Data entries
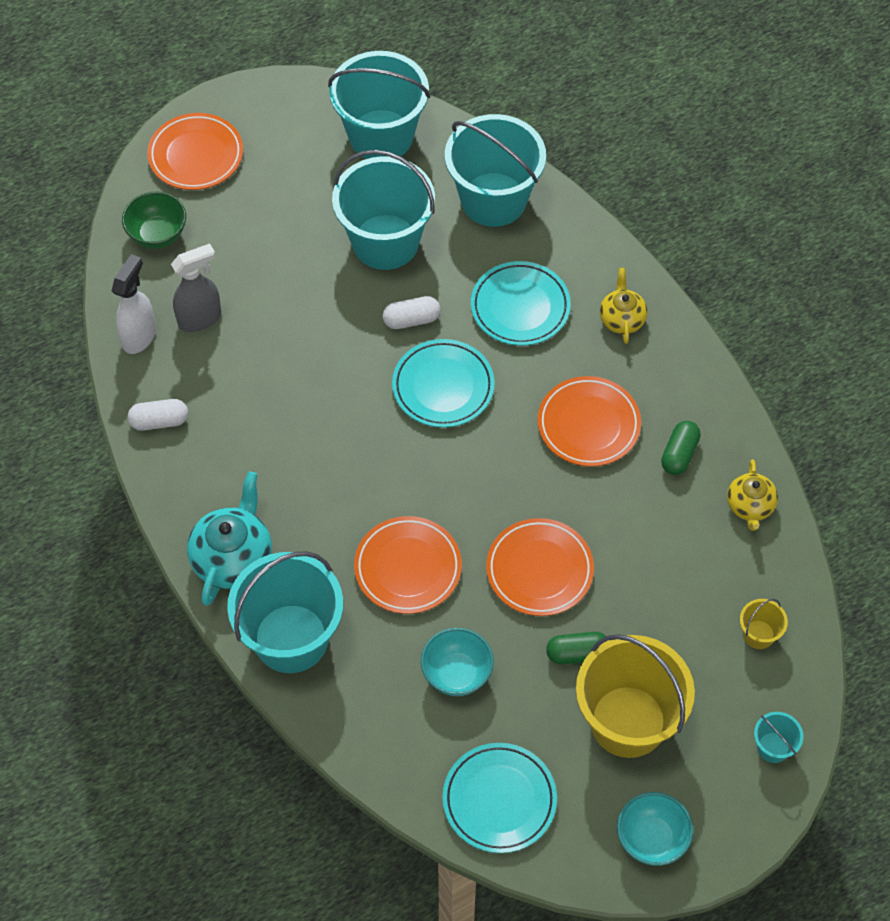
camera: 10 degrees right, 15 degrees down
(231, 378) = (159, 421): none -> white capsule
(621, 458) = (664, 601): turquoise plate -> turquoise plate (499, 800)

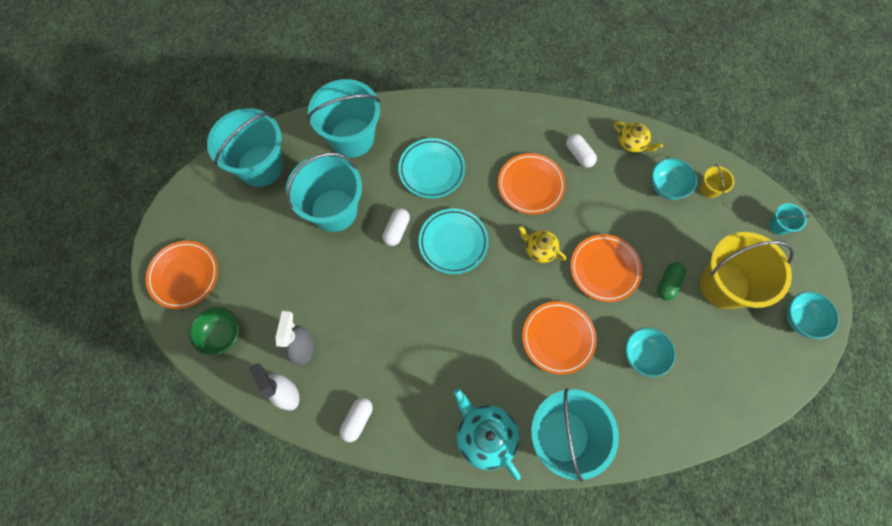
camera: 55 degrees left, 10 degrees up
(499, 800) = (735, 384): turquoise plate -> none
(622, 319) = (477, 127): yellow teapot -> yellow teapot (539, 249)
(679, 454) = (579, 155): green capsule -> white capsule
(718, 581) = (666, 187): none -> turquoise bowl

**What to produce**
Output each record above exactly; omit the images.

**Task solution**
camera: 10 degrees right, 15 degrees down
(231, 378) = (159, 421): none -> white capsule
(621, 458) = (664, 601): turquoise plate -> turquoise plate (499, 800)

camera: 55 degrees left, 10 degrees up
(499, 800) = (735, 384): turquoise plate -> none
(622, 319) = (477, 127): yellow teapot -> yellow teapot (539, 249)
(679, 454) = (579, 155): green capsule -> white capsule
(718, 581) = (666, 187): none -> turquoise bowl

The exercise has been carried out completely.